-- Exercise --
Show every line from the entries that follow which holds the word "black".

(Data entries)
+--
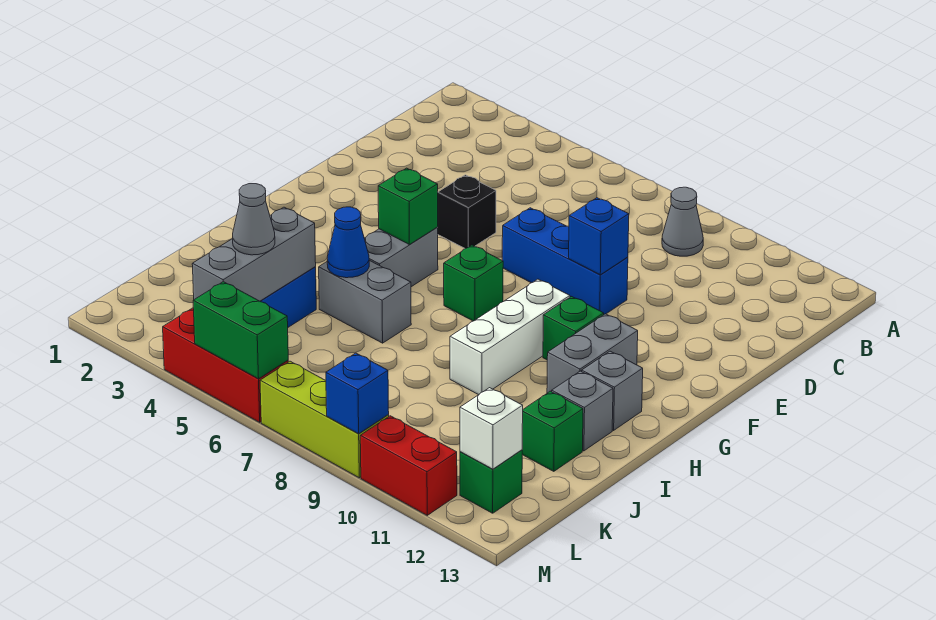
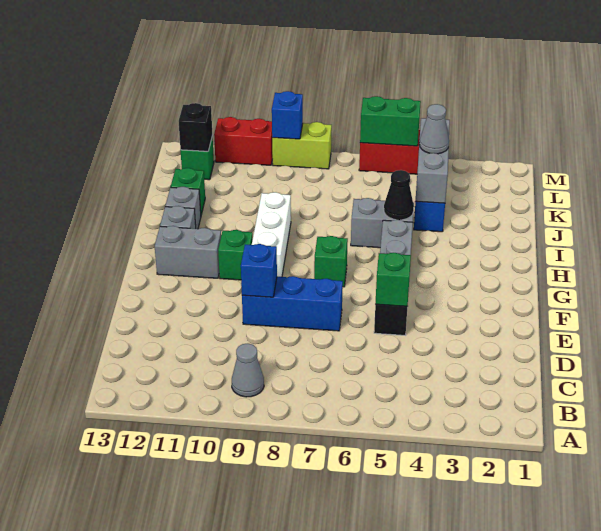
green brick G5 level 2 -> green brick E5 level 2
grey brick G11:H11 level 1 -> grey brick G11:G12 level 1
blue cone I5 level 2 -> black cone I5 level 2
white brick L12 level 2 -> black brick L12 level 2
lime brick M7:M9 level 1 -> lime brick M8:M9 level 1

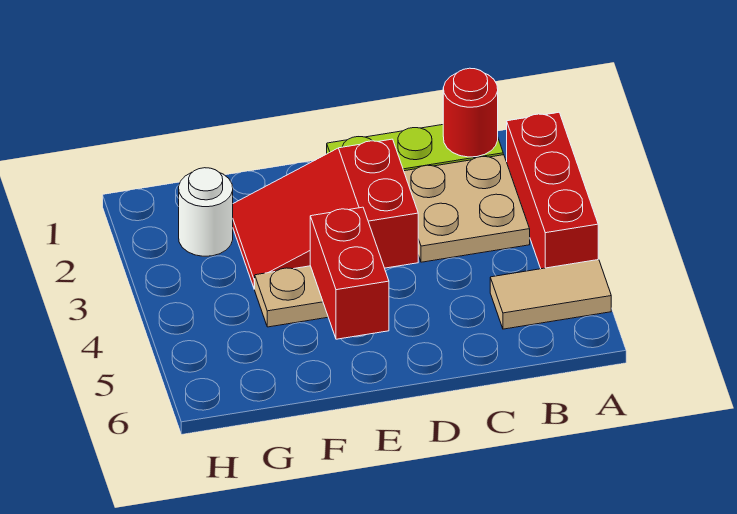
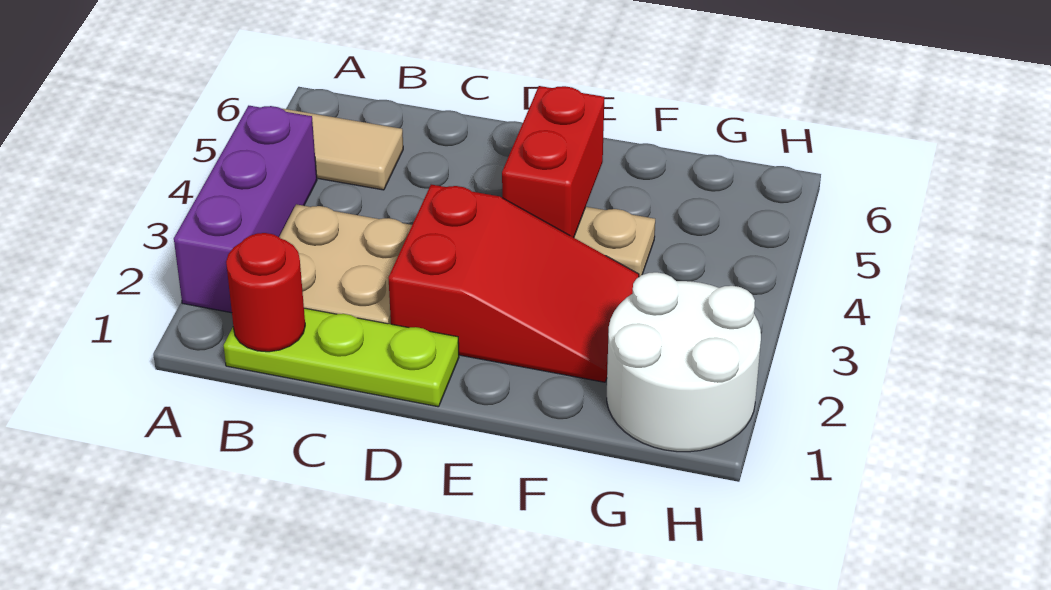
red brick A2:A4 level 1 -> purple brick A2:A4 level 1
white round brick G2 level 1 -> white round brick G1:H2 level 1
+--
-- Answer to the problem --
blue cone I5 level 2 -> black cone I5 level 2
white brick L12 level 2 -> black brick L12 level 2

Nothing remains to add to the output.